* _Required work_:
Return, word for word, every line starting at the line with "camera: 25 degrees right, 15 degrees up" and ending at the final line of the entries; skip the pictures.

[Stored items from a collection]
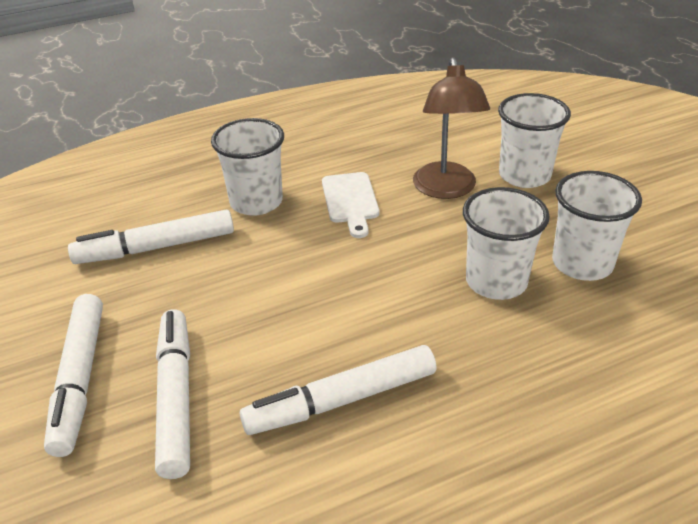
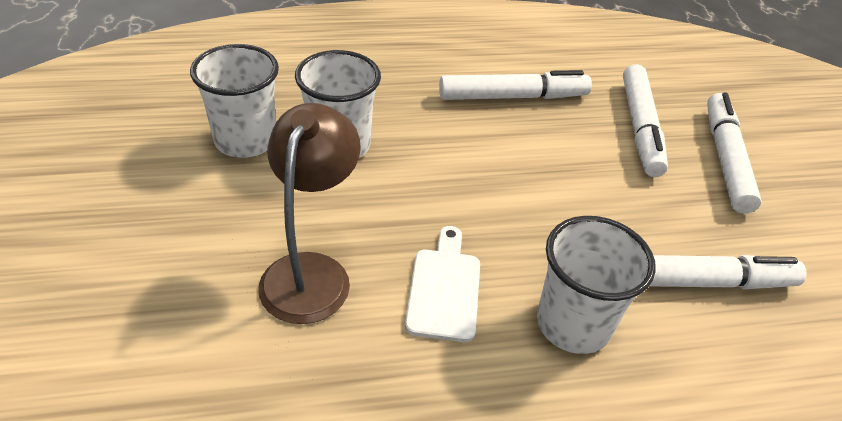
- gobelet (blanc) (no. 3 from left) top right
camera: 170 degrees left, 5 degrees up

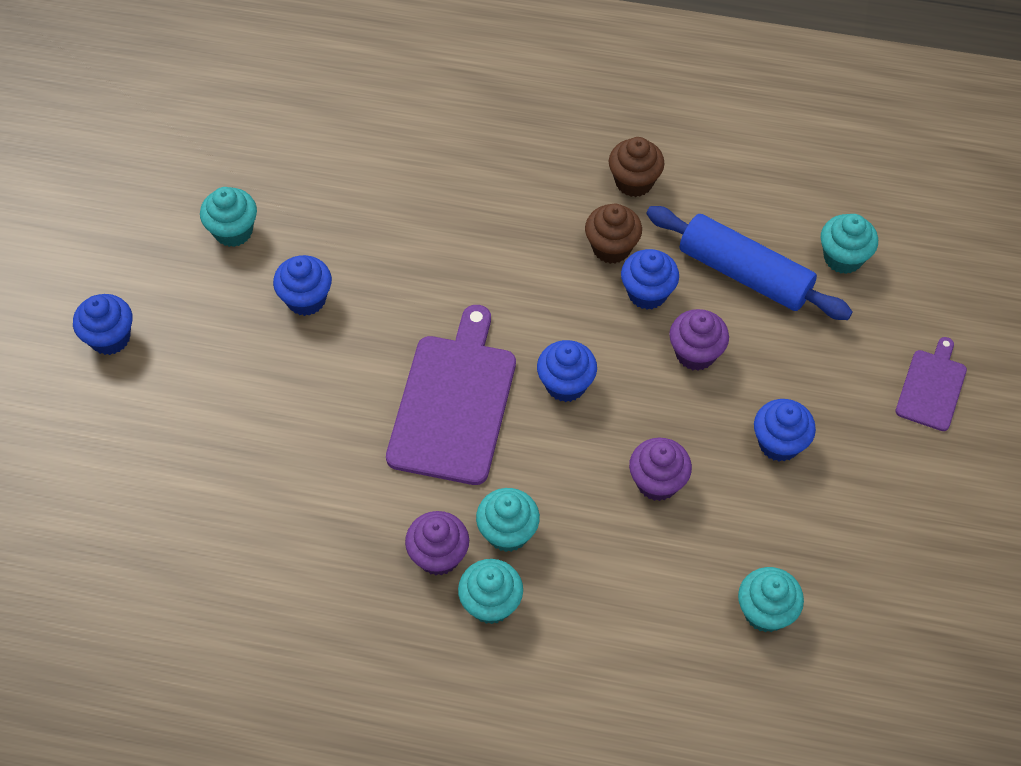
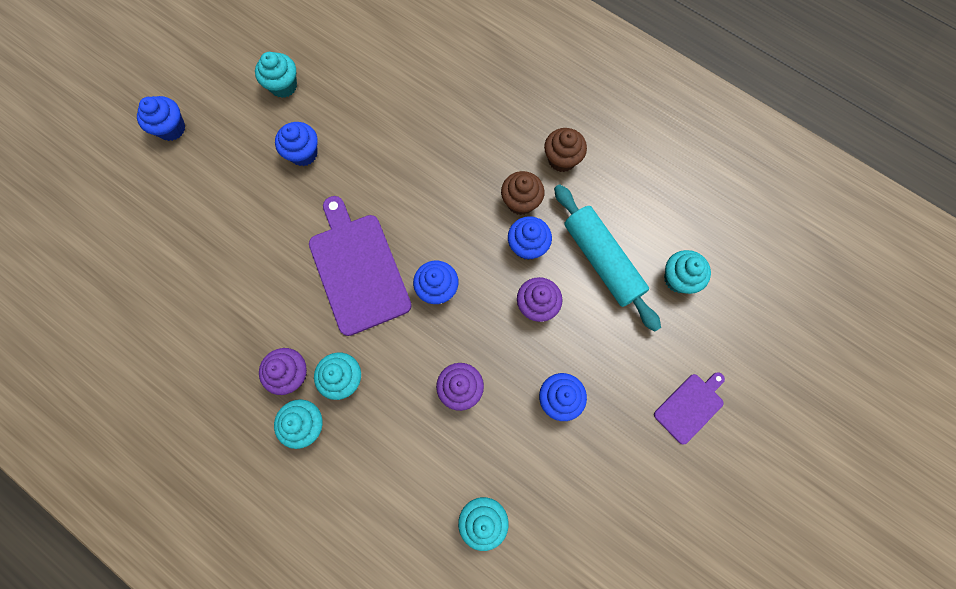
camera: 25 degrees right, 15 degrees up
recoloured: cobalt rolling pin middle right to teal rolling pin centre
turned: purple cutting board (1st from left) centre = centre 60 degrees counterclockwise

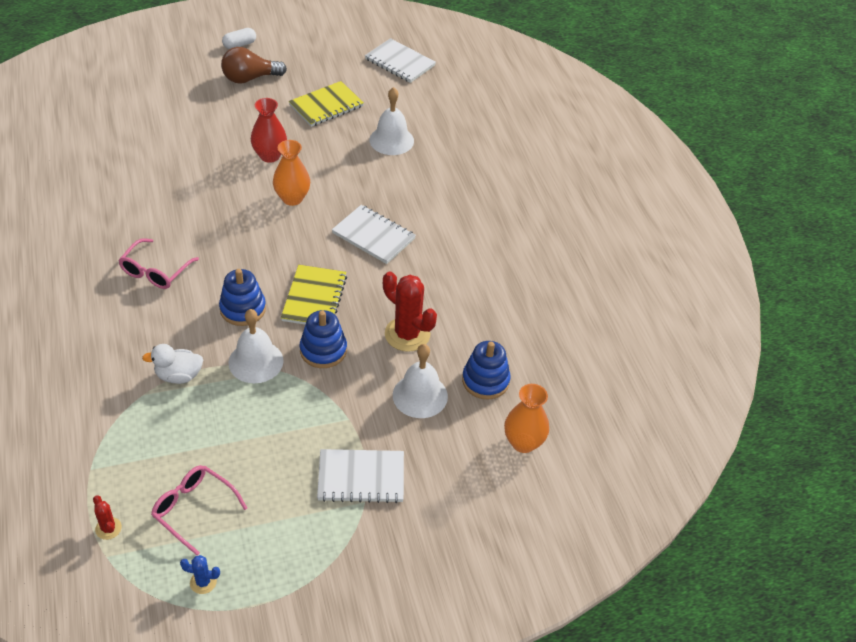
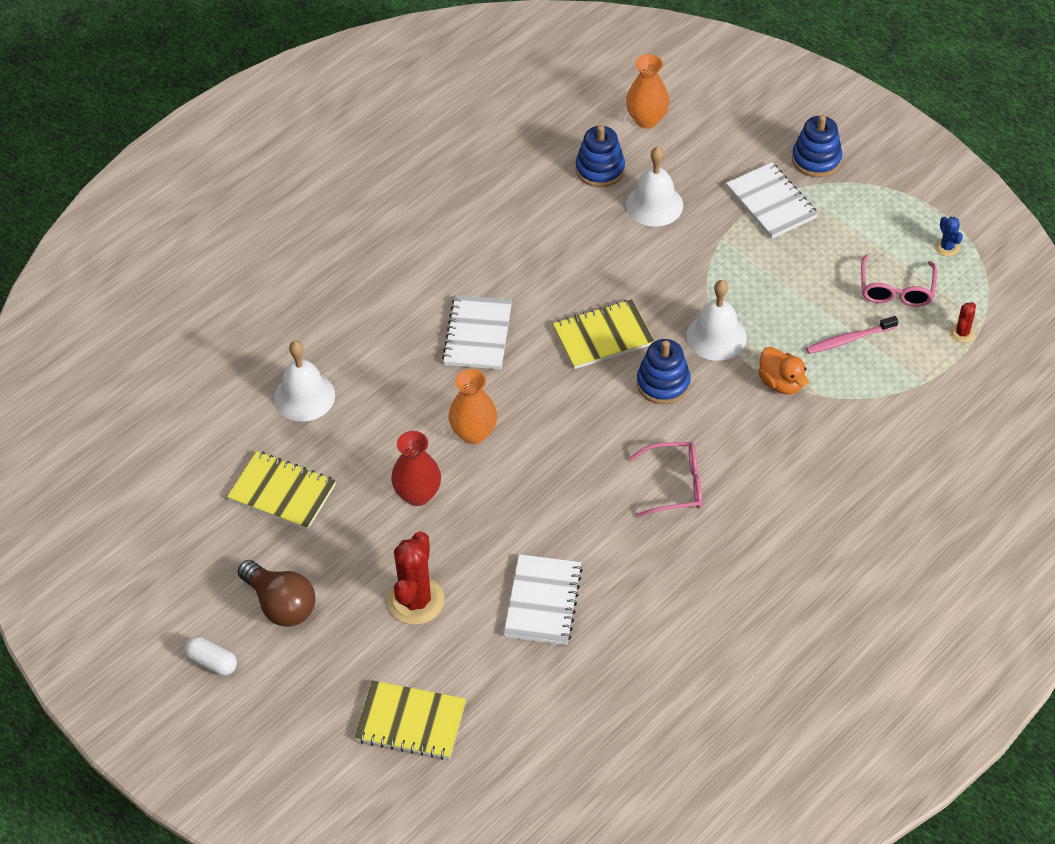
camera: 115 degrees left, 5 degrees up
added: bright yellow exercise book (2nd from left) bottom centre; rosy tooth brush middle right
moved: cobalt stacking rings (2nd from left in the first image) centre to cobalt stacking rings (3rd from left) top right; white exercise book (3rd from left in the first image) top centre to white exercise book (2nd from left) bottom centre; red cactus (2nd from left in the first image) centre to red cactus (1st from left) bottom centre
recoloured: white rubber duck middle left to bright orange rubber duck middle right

* _Answer box_:
camera: 25 degrees right, 15 degrees up
recoloured: cobalt rolling pin middle right to teal rolling pin centre
turned: purple cutting board (1st from left) centre = centre 60 degrees counterclockwise

camera: 115 degrees left, 5 degrees up
added: bright yellow exercise book (2nd from left) bottom centre; rosy tooth brush middle right
moved: cobalt stacking rings (2nd from left in the first image) centre to cobalt stacking rings (3rd from left) top right; white exercise book (3rd from left in the first image) top centre to white exercise book (2nd from left) bottom centre; red cactus (2nd from left in the first image) centre to red cactus (1st from left) bottom centre
recoloured: white rubber duck middle left to bright orange rubber duck middle right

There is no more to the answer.